**Written exercise:** Rewrite the items from the line with "Answer: (C)" up to and including the line with "than smooth sand at lower left?", replacing "rough rock" with "jagged stone" and keeping all other text the same.

**Excerpts from a spatial dataset:**
((

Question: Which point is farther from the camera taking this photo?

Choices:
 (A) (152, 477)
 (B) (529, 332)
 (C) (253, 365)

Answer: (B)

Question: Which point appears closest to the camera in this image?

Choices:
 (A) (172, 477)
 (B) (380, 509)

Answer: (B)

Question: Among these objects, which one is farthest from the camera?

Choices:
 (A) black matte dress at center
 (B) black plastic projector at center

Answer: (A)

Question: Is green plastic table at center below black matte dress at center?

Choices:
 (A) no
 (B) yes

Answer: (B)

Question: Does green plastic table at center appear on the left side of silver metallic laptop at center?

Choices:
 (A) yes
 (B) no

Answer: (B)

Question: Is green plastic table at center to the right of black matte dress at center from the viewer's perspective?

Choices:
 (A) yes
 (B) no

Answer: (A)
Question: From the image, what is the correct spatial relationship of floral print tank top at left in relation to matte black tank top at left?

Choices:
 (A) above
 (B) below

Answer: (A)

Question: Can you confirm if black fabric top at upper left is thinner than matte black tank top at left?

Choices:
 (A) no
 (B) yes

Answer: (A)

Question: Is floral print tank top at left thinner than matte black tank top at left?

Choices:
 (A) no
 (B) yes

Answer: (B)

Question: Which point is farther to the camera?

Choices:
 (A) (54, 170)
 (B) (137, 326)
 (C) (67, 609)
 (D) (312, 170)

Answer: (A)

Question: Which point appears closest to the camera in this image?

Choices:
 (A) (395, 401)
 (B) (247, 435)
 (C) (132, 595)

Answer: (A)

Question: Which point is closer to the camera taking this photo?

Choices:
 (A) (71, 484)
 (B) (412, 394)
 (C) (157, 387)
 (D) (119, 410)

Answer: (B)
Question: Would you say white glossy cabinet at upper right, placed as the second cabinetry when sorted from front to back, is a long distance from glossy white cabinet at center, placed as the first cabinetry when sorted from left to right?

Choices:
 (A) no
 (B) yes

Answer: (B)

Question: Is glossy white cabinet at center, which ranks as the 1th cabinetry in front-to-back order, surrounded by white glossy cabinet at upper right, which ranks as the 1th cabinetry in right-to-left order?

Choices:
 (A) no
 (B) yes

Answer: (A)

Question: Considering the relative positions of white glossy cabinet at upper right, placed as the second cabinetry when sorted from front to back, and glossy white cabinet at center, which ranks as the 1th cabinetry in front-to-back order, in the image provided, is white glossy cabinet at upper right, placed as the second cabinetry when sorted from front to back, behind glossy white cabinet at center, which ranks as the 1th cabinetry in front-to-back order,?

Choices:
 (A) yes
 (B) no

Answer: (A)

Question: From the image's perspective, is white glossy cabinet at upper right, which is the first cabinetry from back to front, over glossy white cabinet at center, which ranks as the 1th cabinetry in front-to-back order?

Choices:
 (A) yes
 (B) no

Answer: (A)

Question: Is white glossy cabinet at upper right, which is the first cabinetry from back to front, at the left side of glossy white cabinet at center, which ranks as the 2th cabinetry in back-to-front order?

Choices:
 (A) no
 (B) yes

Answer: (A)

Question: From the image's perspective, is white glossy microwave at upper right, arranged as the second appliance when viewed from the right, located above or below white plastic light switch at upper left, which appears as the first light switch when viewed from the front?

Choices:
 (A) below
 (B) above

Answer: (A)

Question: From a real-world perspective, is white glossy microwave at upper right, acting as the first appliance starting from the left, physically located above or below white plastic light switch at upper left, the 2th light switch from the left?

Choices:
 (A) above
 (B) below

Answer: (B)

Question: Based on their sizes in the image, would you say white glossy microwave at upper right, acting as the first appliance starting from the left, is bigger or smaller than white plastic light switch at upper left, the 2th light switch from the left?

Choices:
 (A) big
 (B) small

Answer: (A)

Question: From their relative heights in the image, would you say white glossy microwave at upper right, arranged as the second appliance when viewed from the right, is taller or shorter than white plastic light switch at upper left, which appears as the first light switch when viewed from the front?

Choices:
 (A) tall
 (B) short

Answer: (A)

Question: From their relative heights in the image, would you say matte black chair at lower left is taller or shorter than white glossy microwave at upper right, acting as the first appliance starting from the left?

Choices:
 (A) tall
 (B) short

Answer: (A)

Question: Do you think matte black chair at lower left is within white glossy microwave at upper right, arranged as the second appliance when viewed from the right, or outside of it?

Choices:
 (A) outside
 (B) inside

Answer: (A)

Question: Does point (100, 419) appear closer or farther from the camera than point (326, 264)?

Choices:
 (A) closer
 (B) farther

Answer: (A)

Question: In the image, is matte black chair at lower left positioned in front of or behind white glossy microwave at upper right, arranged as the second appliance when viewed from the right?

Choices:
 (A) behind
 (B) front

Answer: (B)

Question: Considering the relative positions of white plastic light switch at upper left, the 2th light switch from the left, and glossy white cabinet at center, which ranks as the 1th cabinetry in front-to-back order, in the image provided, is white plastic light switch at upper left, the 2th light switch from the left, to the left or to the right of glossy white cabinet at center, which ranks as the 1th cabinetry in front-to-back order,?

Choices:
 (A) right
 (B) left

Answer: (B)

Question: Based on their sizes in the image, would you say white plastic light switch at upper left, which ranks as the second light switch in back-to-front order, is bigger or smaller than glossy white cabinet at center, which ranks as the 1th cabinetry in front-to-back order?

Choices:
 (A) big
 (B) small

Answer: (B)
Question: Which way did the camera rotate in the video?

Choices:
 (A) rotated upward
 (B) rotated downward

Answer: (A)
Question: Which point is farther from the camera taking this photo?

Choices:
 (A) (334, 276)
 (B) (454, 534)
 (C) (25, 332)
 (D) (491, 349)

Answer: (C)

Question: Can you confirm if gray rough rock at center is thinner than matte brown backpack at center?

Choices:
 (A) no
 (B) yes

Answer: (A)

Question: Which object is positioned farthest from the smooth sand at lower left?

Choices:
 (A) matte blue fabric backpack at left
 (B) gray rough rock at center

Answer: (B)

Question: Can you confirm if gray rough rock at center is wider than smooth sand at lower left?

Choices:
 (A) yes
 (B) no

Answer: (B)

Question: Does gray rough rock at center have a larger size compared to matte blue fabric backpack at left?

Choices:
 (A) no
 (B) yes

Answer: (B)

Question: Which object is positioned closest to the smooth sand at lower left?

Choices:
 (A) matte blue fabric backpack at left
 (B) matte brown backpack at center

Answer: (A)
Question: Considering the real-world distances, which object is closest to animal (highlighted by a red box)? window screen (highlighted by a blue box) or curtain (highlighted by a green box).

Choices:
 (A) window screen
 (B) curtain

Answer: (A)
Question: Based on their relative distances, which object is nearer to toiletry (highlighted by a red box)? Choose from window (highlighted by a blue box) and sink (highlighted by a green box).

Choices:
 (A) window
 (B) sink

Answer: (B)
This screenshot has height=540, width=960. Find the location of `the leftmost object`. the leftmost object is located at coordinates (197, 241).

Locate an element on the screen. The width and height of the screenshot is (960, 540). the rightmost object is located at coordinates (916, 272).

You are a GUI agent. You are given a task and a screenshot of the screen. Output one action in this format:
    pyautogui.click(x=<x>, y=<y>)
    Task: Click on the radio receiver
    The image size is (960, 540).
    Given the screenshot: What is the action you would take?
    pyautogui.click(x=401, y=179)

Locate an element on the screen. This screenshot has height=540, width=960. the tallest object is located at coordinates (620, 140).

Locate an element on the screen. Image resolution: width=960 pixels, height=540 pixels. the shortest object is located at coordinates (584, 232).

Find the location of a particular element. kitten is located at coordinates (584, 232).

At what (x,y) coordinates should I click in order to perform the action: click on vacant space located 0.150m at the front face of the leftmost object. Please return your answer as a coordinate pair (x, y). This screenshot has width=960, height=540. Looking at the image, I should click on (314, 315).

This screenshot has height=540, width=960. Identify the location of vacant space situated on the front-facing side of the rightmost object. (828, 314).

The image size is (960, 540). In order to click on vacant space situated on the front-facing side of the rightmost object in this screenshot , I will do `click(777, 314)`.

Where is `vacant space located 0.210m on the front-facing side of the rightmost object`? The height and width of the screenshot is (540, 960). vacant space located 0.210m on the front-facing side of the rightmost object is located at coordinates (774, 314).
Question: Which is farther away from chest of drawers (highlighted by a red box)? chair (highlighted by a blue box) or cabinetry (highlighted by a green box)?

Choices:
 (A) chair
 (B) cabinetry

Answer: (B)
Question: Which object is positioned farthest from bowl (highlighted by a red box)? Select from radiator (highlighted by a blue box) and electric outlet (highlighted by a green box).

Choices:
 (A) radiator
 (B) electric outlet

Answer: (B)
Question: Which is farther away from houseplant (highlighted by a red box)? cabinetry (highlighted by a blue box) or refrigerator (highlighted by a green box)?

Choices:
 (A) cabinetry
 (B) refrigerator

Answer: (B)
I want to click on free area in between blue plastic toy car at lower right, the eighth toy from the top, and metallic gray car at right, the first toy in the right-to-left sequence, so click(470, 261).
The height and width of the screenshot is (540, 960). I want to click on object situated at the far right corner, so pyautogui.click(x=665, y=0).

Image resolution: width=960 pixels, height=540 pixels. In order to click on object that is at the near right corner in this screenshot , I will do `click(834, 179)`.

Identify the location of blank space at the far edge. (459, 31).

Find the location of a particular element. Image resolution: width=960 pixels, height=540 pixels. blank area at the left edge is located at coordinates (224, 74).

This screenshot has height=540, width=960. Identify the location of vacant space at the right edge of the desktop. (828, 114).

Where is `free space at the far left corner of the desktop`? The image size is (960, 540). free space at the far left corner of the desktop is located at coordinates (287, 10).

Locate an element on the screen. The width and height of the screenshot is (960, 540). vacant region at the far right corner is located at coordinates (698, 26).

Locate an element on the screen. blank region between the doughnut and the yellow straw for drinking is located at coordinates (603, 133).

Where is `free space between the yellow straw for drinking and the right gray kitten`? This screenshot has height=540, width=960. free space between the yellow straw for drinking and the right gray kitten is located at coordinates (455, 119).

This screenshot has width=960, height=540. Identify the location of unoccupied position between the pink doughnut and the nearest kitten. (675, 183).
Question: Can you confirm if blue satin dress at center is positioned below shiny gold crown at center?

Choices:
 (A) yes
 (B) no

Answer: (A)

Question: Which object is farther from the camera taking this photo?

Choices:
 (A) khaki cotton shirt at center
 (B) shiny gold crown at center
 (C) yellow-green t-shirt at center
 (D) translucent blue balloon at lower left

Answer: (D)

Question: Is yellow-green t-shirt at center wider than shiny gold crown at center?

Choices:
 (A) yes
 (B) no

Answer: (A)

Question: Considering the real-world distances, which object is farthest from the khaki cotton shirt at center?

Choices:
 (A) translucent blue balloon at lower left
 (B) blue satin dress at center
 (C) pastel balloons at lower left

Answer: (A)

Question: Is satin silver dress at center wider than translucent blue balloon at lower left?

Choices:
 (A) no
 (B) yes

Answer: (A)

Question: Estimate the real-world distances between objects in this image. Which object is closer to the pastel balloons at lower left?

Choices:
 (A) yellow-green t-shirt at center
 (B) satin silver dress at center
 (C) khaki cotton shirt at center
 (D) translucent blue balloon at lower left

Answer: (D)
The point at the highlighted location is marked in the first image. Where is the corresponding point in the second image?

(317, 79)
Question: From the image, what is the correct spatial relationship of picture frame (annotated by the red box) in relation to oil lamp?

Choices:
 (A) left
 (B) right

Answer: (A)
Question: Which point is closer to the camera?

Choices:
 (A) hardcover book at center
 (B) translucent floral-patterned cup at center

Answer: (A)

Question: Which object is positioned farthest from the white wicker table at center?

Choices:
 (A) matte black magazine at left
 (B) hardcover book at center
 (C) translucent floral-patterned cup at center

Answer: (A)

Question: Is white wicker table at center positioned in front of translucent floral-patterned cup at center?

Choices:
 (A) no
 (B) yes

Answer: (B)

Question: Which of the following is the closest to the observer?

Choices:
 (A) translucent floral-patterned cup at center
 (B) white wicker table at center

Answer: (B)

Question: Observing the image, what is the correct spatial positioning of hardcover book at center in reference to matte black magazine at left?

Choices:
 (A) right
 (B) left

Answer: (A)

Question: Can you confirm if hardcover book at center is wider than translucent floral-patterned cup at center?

))

**The response:**
Answer: (C)

Question: Can you confirm if gray jagged stone at center is thinner than matte brown backpack at center?

Choices:
 (A) no
 (B) yes

Answer: (A)

Question: Which object is positioned farthest from the smooth sand at lower left?

Choices:
 (A) matte blue fabric backpack at left
 (B) gray jagged stone at center

Answer: (B)

Question: Can you confirm if gray jagged stone at center is wider than smooth sand at lower left?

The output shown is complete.